## TASK:
Go through the data below and return each line where the string "golden" occurs.

## GIVEN MATERIAL:
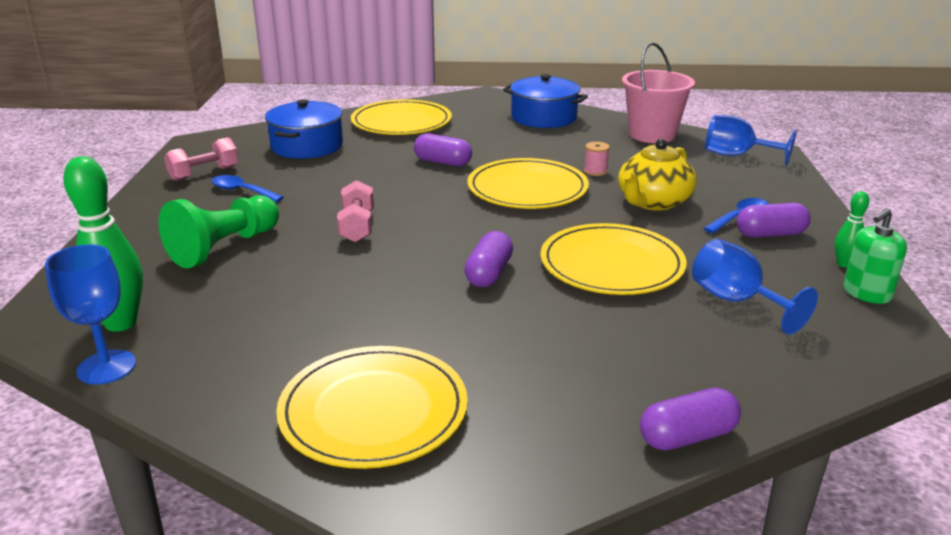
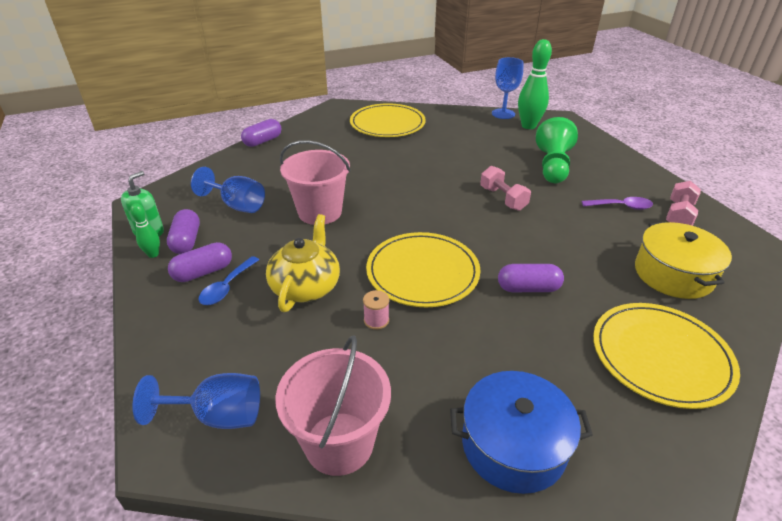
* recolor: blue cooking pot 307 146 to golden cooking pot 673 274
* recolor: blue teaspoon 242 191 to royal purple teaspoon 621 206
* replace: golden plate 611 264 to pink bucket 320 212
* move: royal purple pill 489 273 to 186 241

## WRITTEN REPLY:
* recolor: blue cooking pot 307 146 to golden cooking pot 673 274
* replace: golden plate 611 264 to pink bucket 320 212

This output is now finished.